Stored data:
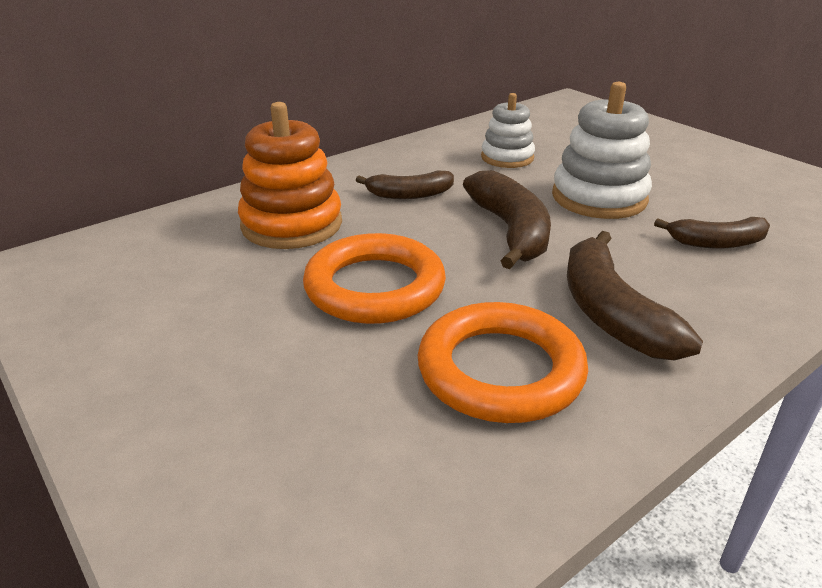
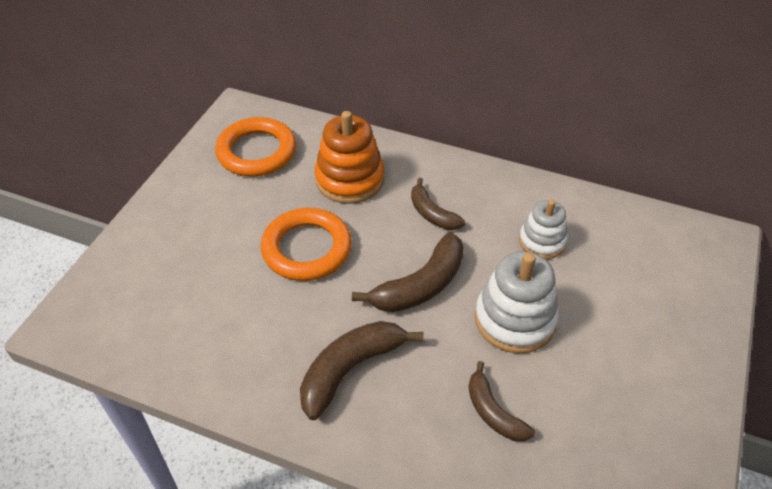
camera: 60 degrees right, 15 degrees up
(500, 370) = (261, 335): orange ring -> orange ring (256, 152)

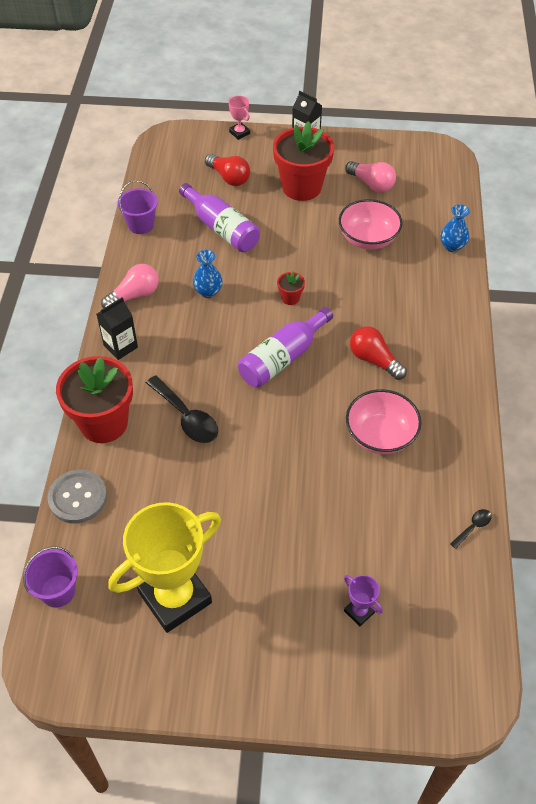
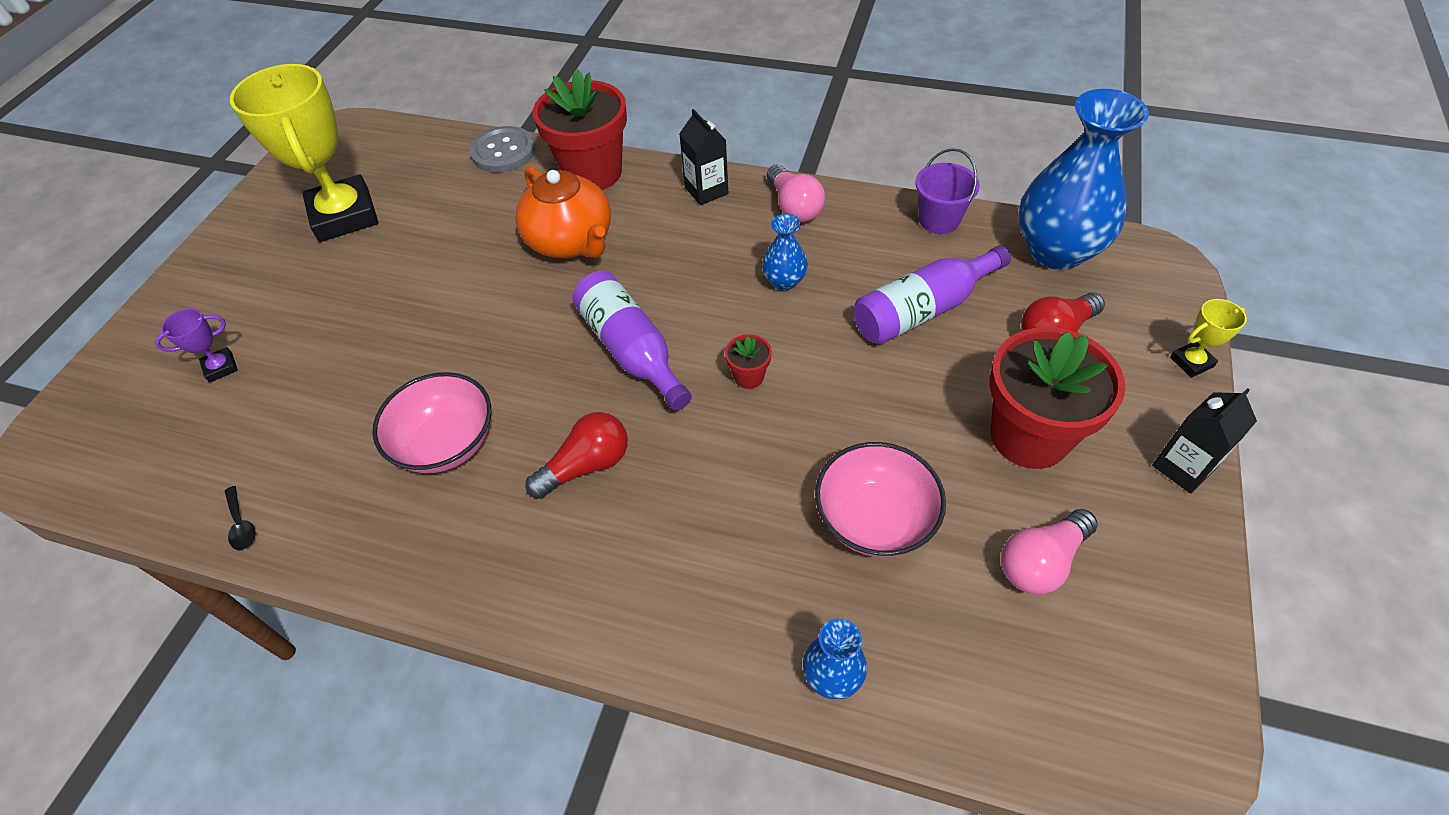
camera: 105 degrees right, 0 degrees up
(58, 591) = (405, 137): purple bucket -> none
(163, 176) = (1056, 251): none -> blue vase
(186, 417) = (571, 241): black spoon -> orange teapot
(239, 133) = (1191, 362): pink trophy -> yellow trophy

REQUIRED ACTION: Take the entries above and restate them word for word, minus their images.

EXERCISE OUTPUT:
camera: 60 degrees right, 15 degrees up
(500, 370) = (261, 335): orange ring -> orange ring (256, 152)

camera: 105 degrees right, 0 degrees up
(58, 591) = (405, 137): purple bucket -> none
(163, 176) = (1056, 251): none -> blue vase
(186, 417) = (571, 241): black spoon -> orange teapot
(239, 133) = (1191, 362): pink trophy -> yellow trophy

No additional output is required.